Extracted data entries

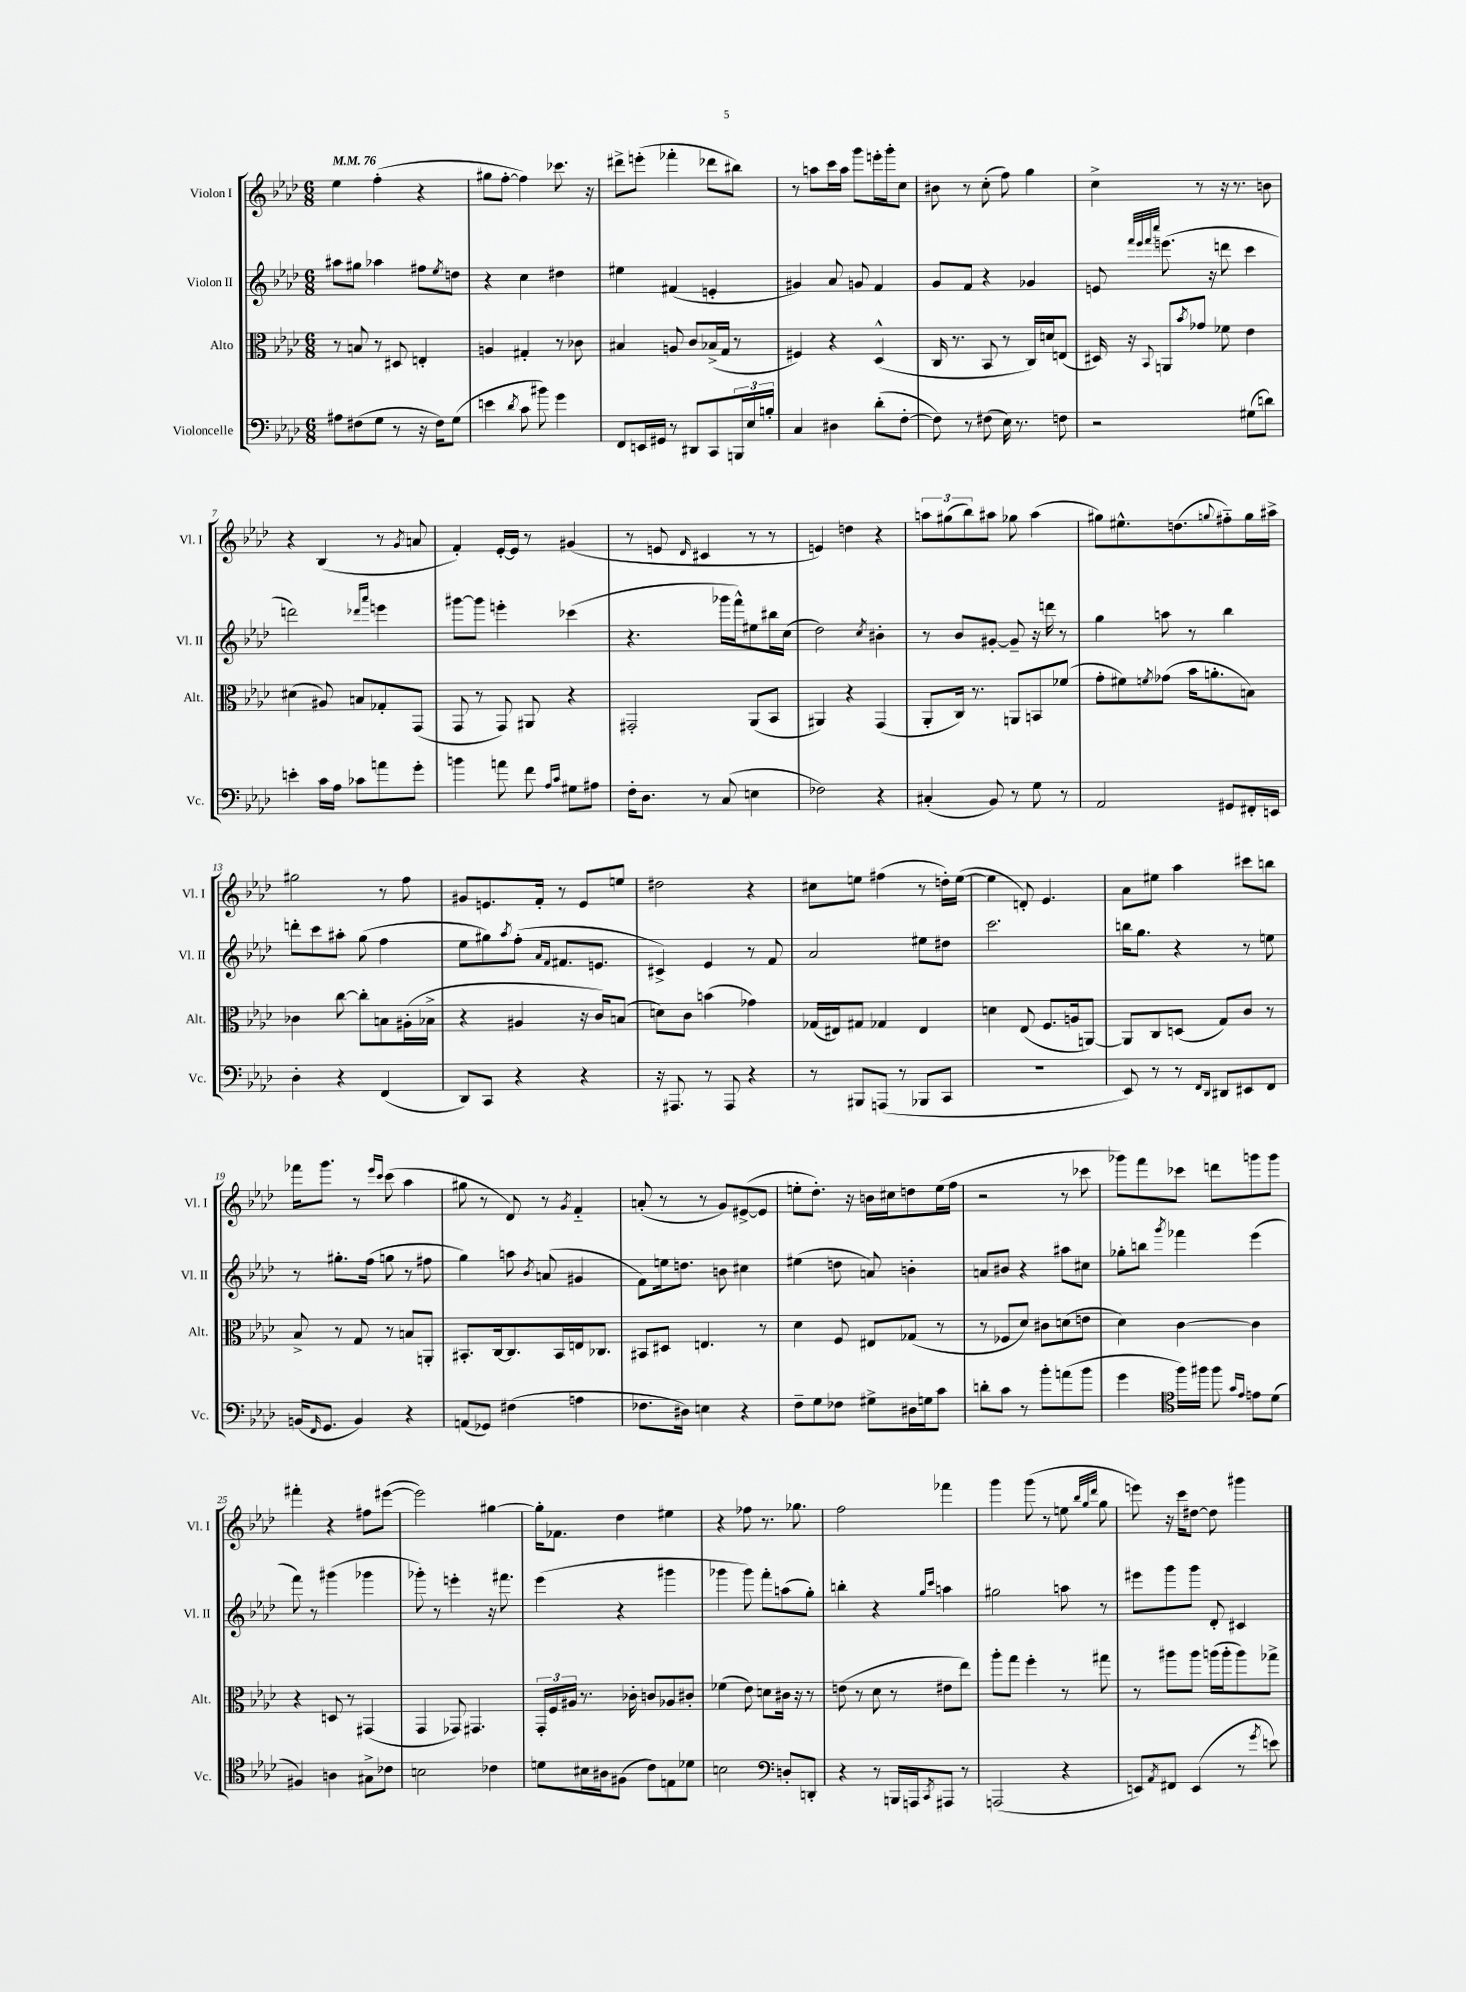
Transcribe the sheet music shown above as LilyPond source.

<<
\new StaffGroup <<
\new Staff = "s0" \with { instrumentName = "Violon I" shortInstrumentName = "Vl. I" } {
    \clef treble \key aes \major \numericTimeSignature \time 6/8 \tempo 4 = 76
    ees''4 f''4-.( r4 |
    gis''8 f''8~-. f''4) ces'''8. r16 |
    dis'''8-> e'''8-.( fes'''4-. des'''8 bis''8) |
    r8 a''8 c'''16 a''16 g'''8 e'''16-. g'''16-. c''8 |
    bis'8 r8 c''8-.( f''8) g''4 |
    c''4-> r8 r16 r8. b'8 |
    r4 bes4( r8 \acciaccatura { g'8 } a'8 |
    f'4-.) ees'16~-. ees'16 r8 gis'4( |
    r8 e'8 \grace { des'16 } cis'4 r8 r8 |
    e'4) d''4 r4 |
    \tuplet 3/2 { a''8 gis''8( bes''8) } ais''8 ges''8 ais''4( |
    gis''8) eis''8.-^ d''8.( \appoggiatura { g''8 } fis''8-_) g''16 ais''16-> |
    gis''2 r8 f''8 |
    gis'8 e'8. f'16-. r8 e'8 e''8 |
    dis''2 r4 |
    cis''8 e''8 fis''4( r8 d''16-.) e''16~( |
    e''4 d'8-.) ees'4. |
    aes'8 eis''8 aes''4 cis'''8 b''8 |
    fes'''16 g'''8. r8 \grace { ees'''16 c'''16 } c'''8( aes''4 |
    gis''8 r8 des'8) r8 \acciaccatura { g'8 } f'4-_ |
    a'8-.( r8 r8 g'8) eis'8~->( eis'8 |
    e''8-. des''8.-.) r16 b'16 cis''16 d''8 e''16( f''16 |
    r2 r8 ces'''8 |
    ges'''8) f'''8 ces'''8 d'''8 g'''8 g'''8 |
    fis'''4-. r4 fis''8 eis'''8~( |
    eis'''2) gis''4~ |
    gis''16-. fes'8. des''4 eis''4 |
    r4 fes''8 r8. ges''8. |
    f''2 fes'''4 |
    g'''4 g'''8( r8 e''8 \grace { bes''32 g''32 des'''32 } g''8 |
    e'''8) r16 c'''16 dis''8~ dis''8 gis'''4 \bar "|." |
}
\new Staff = "s1" \with { instrumentName = "Violon II" shortInstrumentName = "Vl. II" } {
    \clef treble \key aes \major \numericTimeSignature \time 6/8
    ais''8 gis''8 aes''4 fis''8 \acciaccatura { ees''8 } d''8 |
    r4 c''4 dis''4 |
    eis''4 fis'4( e'4-. |
    gis'4) aes'8 g'8 f'4 |
    g'8 f'8 r4 ges'4 |
    e'8 \grace { f'''32 ees'''32 f'''32 c''''32 } e'''8.( r16 d'''8 c'''4 |
    d'''2) \grace { des'''16 aes'''16 } e'''4 |
    gis'''8~ gis'''8 e'''4-. ces'''4( |
    r4. ges'''16 f'''16-^) eis''8 bis''16 c''16( |
    des''2) \acciaccatura { c''8 } bis'4-. |
    r8 bes'8 gis'8~-. gis'8-- r16 d'''16 r8 |
    g''4 a''8 r8 bes''4 |
    d'''8-. c'''8 ais''8-. g''8( f''4 |
    ees''8 gis''8) \acciaccatura { aes''8 } f''8-.( \grace { aes'16 f'16 } fis'8. e'8. |
    cis'4->) ees'4 r8 f'8 |
    aes'2 eis''8 dis''8 |
    c'''2. |
    b''16 g''8. r4 r8 e''8 |
    r8 gis''8.-. f''16( g''8 r8 fis''8 |
    g''4) a''8 \acciaccatura { bes'8 } a'8( gis'4 |
    f'8) e''16 d''8. b'8 cis''4 |
    eis''4( d''8 a'8) b'4-. |
    a'8 bis'8 r4 ais''8 cis''8 |
    ges''8-. b''8 \acciaccatura { g'''8 } fes'''4 ees'''4( |
    f'''8) r8 gis'''4( ges'''4 |
    ges'''8-.) r8 e'''4-. r16 fis'''8. |
    ees'''4( r4 gis'''4 |
    ges'''4 ges'''8) f'''8-. a''8( g''8-.) |
    b''4-. r4 \grace { g''16 c'''16 } a''4 |
    gis''2 a''8 r8 |
    eis'''8 g'''8 g'''8 des'8-. cis'4 \bar "|." |
}
\new Staff = "s2" \with { instrumentName = "Alto" shortInstrumentName = "Alt." } {
    \clef alto \key aes \major \numericTimeSignature \time 6/8
    r8 b8 r8 dis8 e4-. |
    a4 gis4-. r8 ces'8 |
    bis4 a8 c'8 bes16->( g16 r8 |
    fis4) r4 des4-^( |
    c16 r8. bes,8 r8 c16) d'16 e8( |
    dis16) r16 \appoggiatura { bes,8 } a,8 \acciaccatura { bes'8 } ges'8 fes'8 ees'4 |
    dis'4( ais8) b8 ges8-. g,8( |
    g,8 r8 g,8) ais,8 r4 |
    gis,2-. aes,8( bes,8 |
    ais,4) r4 g,4( |
    aes,8-. c16) r8. a,8 b,8 fes'8( |
    g'8-. fis'8) \acciaccatura { f'8 } ges'8( bes'16 a'8.-. b8) |
    ces'4 c''8~ c''8-. b8 ais16-.( bes16-> |
    r4 ais4 r16 c'16) b8( |
    d'8) c'8 b'4( ges'4) |
    ges16( eis16) gis8 ges4 eis4 |
    d'4 ees8( f8. a16 a,8~) |
    a,8 c8 d8( g8) c'8 r8 |
    bes8-> r8 g8 r8 b8 a,8-. |
    bis,8.-. c16~ c8. bis,16 e16 ces8. |
    bis,8 dis8 e4. r8 |
    des'4 f8 eis8 ges8( r8 |
    r8 fes8 des'8) cis'8 d'8( e'8 |
    des'4) c'4~ c'4 |
    r4 d8 r8 gis,4( |
    g,4 ges,8) gis,4. |
    \tuplet 3/2 { g,16-. f16 ais16 } r8. ces'16-. c'8 aes8 cis'8-. |
    fes'4( ees'8) d'8 cis'16 r16 r8 |
    e'8( r8 des'8 r8 eis'8 ees''8) |
    aes''8-. g''8 f''4-. r8 gis''8 |
    r8 ais''8 ais''8 a''16( a''16-. a''8) ges''8-> \bar "|." |
}
\new Staff = "s3" \with { instrumentName = "Violoncelle" shortInstrumentName = "Vc." } {
    \clef bass \key aes \major \numericTimeSignature \time 6/8
    ais8 fis8( g8 r8 r16 fis16) g8( |
    e'4 \acciaccatura { des'8 } c'8 bis'8) g'4 |
    f,8 e,16 gis,16 r8 dis,8 c,8 \tuplet 3/2 { b,,16 ees16 b16-. } |
    c4 dis4 des'8-.( f8~-. |
    f8) r8 fis8( ees16) r8. f8 |
    r2 gis8( d'8) |
    e'4-. c'16 aes16 ces'8 a'8 g'8-. |
    b'4 a'8 f'8 \grace { aes16 c'16 } gis8 ais8 |
    f16-. des8. r8 c8( e4 |
    fes2) r4 |
    cis4-.( bes,8) r8 g8 r8 |
    aes,2 gis,8 fis,16-. e,16 |
    des4-. r4 f,4( |
    des,8) c,8 r4 r4 |
    r16 ais,,8. r8 ais,,8 r4 |
    r8 bis,,8 a,,8( r8 bes,,8 c,8 |
    R2. |
    ees,8) r8 r8 \grace { f,16 des,16 } dis,8 eis,8 f,8 |
    b,16( \grace { f,16 } g,8. b,4) r4 |
    a,8( ges,8) fis4( a4 |
    fes8. dis16) e4 r4 |
    f8-- g8 fes8 gis8-> dis16 g16 c'8 |
    d'8-. c'8 r8 bes'8-. a'8( bes'8 |
    g'4 \clef tenor f''16) fis''16 fis''8 \grace { g'16 ees'16 } e'8 des'8( |
    fis4) a4 gis8-> ces'8 |
    b2 ces'4 |
    d'8 bis16 ais16 fis8( c'8) e8 des'8 |
    b2 \clef bass d8-. d,8-. |
    r4 r8 b,,16 a,,16 \acciaccatura { c,8 } ais,,8 r8 |
    a,,2( r4 |
    e,8) \acciaccatura { aes,8 } fis,8 e,4( r8 \acciaccatura { g'8 } e'8) \bar "|." |
}
>>
>>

Your instructions ::
From the rows above, pull out every line that contains the string "treble", matching case exactly.

Output for this task ::
    \clef treble \key aes \major \numericTimeSignature \time 6/8 \tempo 4 = 76
    \clef treble \key aes \major \numericTimeSignature \time 6/8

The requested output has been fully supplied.